**EXERCISE BRIEF**:
In the entries below, find every line with "plate" and copy it.

**RECORDS SHOWN**:
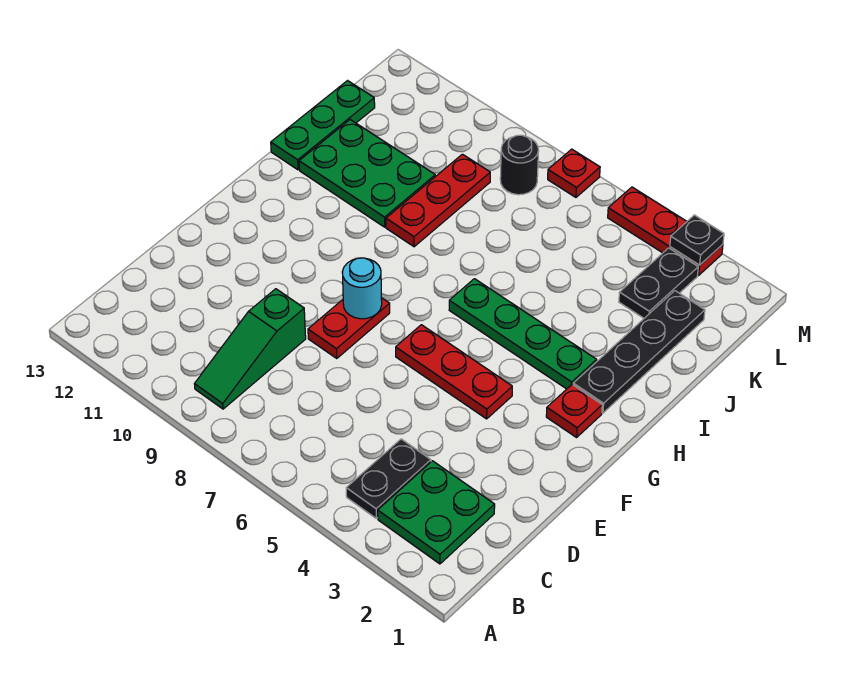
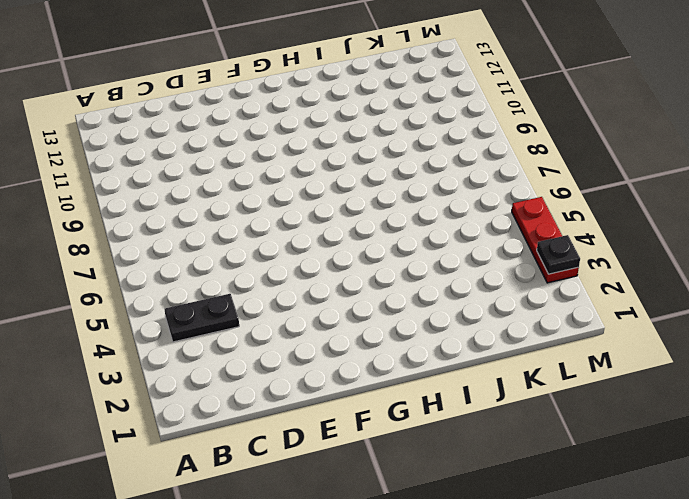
none -> green plate B2:C3 level 1
none -> green slope B9:D9 level 1 top D
none -> red plate E8:F8 level 1

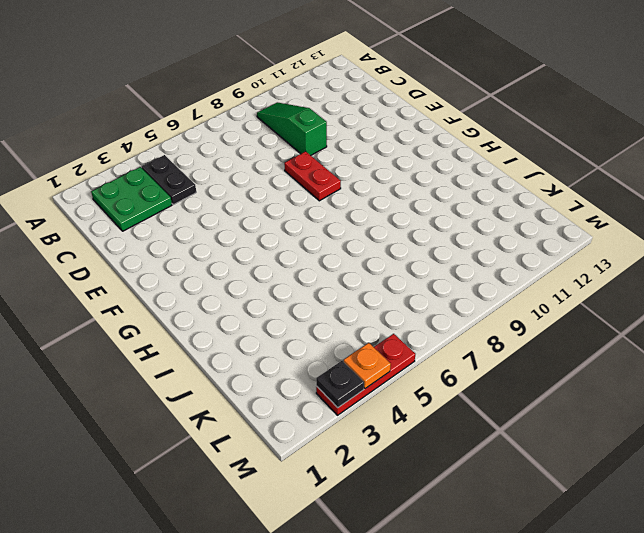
orange plate M4 level 2 -> none
none -> red plate F4:F6 level 1
none -> red plate G2 level 1
none -> black plate H2:K2 level 1

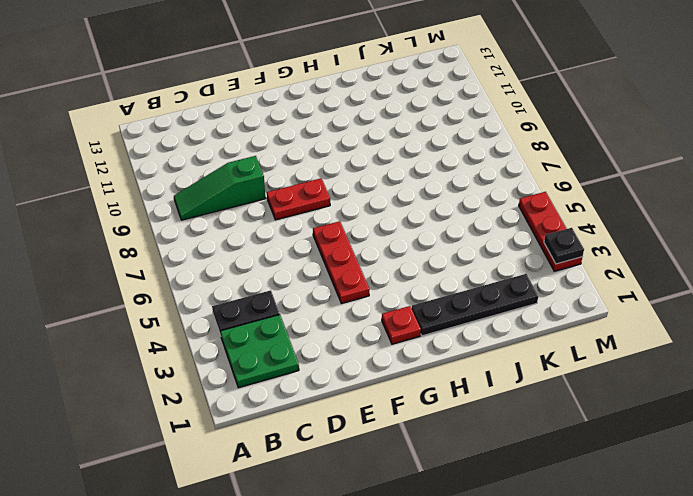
none -> green plate H3:H6 level 1
none -> red plate I9:K9 level 1
none -> green plate I10:J12 level 1

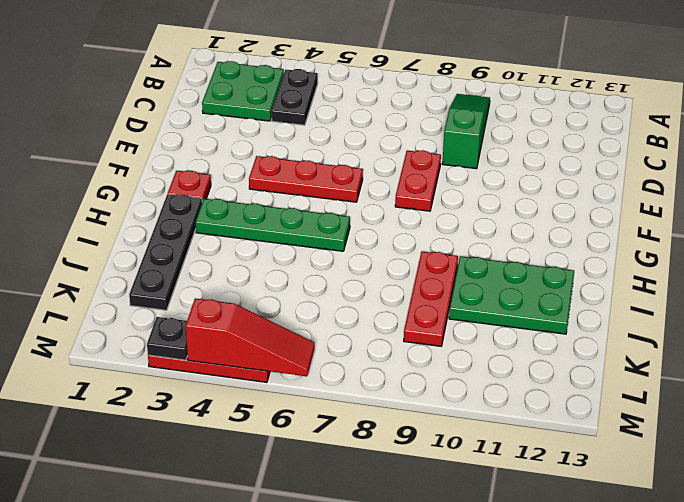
red slope M4:M6 level 2 top 4 -> none
none -> green plate I13:K13 level 1
none -> black plate K3:L3 level 1
none -> black round brick L8 level 1

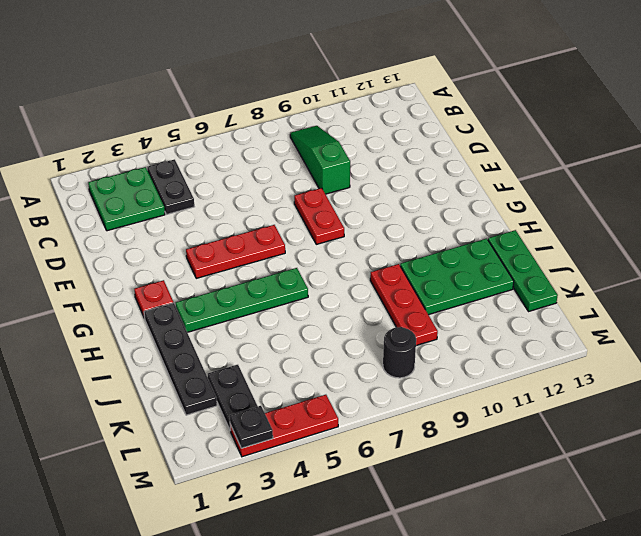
none -> red plate M7 level 1
none -> cyan round brick F8 level 2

**REPLY TO THE TASK**:
none -> green plate B2:C3 level 1
none -> red plate E8:F8 level 1
orange plate M4 level 2 -> none
none -> red plate F4:F6 level 1
none -> red plate G2 level 1
none -> black plate H2:K2 level 1
none -> green plate H3:H6 level 1
none -> red plate I9:K9 level 1
none -> green plate I10:J12 level 1
none -> green plate I13:K13 level 1
none -> black plate K3:L3 level 1
none -> red plate M7 level 1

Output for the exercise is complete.